[Stored dataset entries]
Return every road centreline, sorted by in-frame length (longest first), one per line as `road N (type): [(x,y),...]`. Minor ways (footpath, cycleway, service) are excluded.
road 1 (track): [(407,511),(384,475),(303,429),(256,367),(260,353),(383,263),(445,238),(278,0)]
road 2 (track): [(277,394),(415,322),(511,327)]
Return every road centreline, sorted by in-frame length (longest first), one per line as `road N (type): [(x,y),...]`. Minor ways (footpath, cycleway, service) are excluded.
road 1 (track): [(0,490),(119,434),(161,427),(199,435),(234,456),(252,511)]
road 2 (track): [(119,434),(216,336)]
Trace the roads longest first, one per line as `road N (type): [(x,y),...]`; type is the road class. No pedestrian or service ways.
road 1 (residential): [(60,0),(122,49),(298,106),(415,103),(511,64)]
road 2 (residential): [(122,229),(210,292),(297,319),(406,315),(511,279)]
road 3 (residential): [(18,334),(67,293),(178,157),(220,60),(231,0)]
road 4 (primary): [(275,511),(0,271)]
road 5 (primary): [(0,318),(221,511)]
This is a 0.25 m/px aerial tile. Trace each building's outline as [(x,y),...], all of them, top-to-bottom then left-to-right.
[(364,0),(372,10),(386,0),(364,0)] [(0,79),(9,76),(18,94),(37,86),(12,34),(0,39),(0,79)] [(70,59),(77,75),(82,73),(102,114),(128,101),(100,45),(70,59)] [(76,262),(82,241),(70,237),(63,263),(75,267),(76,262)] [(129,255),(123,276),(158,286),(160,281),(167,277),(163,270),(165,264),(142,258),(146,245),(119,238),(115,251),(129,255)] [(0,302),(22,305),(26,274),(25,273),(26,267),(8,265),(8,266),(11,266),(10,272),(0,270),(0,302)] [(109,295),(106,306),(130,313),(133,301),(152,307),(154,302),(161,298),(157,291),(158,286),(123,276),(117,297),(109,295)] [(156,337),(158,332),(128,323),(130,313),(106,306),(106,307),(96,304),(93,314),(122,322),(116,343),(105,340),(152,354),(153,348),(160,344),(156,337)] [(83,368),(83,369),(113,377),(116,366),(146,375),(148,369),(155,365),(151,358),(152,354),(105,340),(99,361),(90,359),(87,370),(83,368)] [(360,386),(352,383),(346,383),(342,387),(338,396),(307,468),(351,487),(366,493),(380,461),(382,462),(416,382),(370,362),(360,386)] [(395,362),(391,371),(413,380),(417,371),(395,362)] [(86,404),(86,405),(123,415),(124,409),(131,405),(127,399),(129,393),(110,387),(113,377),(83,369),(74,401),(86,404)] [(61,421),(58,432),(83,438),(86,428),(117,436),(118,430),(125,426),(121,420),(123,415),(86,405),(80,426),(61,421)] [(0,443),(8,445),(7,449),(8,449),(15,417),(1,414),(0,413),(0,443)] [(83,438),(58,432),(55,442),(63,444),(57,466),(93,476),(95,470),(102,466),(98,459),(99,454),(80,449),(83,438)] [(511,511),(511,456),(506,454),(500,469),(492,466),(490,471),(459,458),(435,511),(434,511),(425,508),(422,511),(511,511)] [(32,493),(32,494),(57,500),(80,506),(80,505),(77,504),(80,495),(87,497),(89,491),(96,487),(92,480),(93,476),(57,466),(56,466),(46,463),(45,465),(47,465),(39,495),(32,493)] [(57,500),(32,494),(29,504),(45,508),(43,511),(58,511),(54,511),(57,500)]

* **WHAT TO PRODUCE**
Extract every one of the entries above verbatim, keeping them in their original order.

* **EXERCISE RESULT**
Return every road centreline, sorted by in-frame length (longest first), one per line as `road N (type): [(x,y),...]`. Minor ways (footpath, cycleway, service) are excluded.
road 1 (track): [(407,511),(384,475),(303,429),(256,367),(260,353),(383,263),(445,238),(278,0)]
road 2 (track): [(277,394),(415,322),(511,327)]
Return every road centreline, sorted by in-frame length (longest first), one per line as `road N (type): [(x,y),...]`. Minor ways (footpath, cycleway, service) are excluded.
road 1 (track): [(0,490),(119,434),(161,427),(199,435),(234,456),(252,511)]
road 2 (track): [(119,434),(216,336)]
Trace the roads longest first, one per line as `road N (type): [(x,y),...]`; type is the road class. No pedestrian or service ways.
road 1 (residential): [(60,0),(122,49),(298,106),(415,103),(511,64)]
road 2 (residential): [(122,229),(210,292),(297,319),(406,315),(511,279)]
road 3 (residential): [(18,334),(67,293),(178,157),(220,60),(231,0)]
road 4 (primary): [(275,511),(0,271)]
road 5 (primary): [(0,318),(221,511)]
This is a 0.25 m/px aerial tile. Trace each building's outline as [(x,y),...], all of them, top-to-bottom then left-to-right.
[(364,0),(372,10),(386,0),(364,0)] [(0,79),(9,76),(18,94),(37,86),(12,34),(0,39),(0,79)] [(70,59),(77,75),(82,73),(102,114),(128,101),(100,45),(70,59)] [(76,262),(82,241),(70,237),(63,263),(75,267),(76,262)] [(129,255),(123,276),(158,286),(160,281),(167,277),(163,270),(165,264),(142,258),(146,245),(119,238),(115,251),(129,255)] [(0,302),(22,305),(26,274),(25,273),(26,267),(8,265),(8,266),(11,266),(10,272),(0,270),(0,302)] [(109,295),(106,306),(130,313),(133,301),(152,307),(154,302),(161,298),(157,291),(158,286),(123,276),(117,297),(109,295)] [(156,337),(158,332),(128,323),(130,313),(106,306),(106,307),(96,304),(93,314),(122,322),(116,343),(105,340),(152,354),(153,348),(160,344),(156,337)] [(83,368),(83,369),(113,377),(116,366),(146,375),(148,369),(155,365),(151,358),(152,354),(105,340),(99,361),(90,359),(87,370),(83,368)] [(360,386),(352,383),(346,383),(342,387),(338,396),(307,468),(351,487),(366,493),(380,461),(382,462),(416,382),(370,362),(360,386)] [(395,362),(391,371),(413,380),(417,371),(395,362)] [(86,404),(86,405),(123,415),(124,409),(131,405),(127,399),(129,393),(110,387),(113,377),(83,369),(74,401),(86,404)] [(61,421),(58,432),(83,438),(86,428),(117,436),(118,430),(125,426),(121,420),(123,415),(86,405),(80,426),(61,421)] [(0,443),(8,445),(7,449),(8,449),(15,417),(1,414),(0,413),(0,443)] [(83,438),(58,432),(55,442),(63,444),(57,466),(93,476),(95,470),(102,466),(98,459),(99,454),(80,449),(83,438)] [(511,511),(511,456),(506,454),(500,469),(492,466),(490,471),(459,458),(435,511),(434,511),(425,508),(422,511),(511,511)] [(32,493),(32,494),(57,500),(80,506),(80,505),(77,504),(80,495),(87,497),(89,491),(96,487),(92,480),(93,476),(57,466),(56,466),(46,463),(45,465),(47,465),(39,495),(32,493)] [(57,500),(32,494),(29,504),(45,508),(43,511),(58,511),(54,511),(57,500)]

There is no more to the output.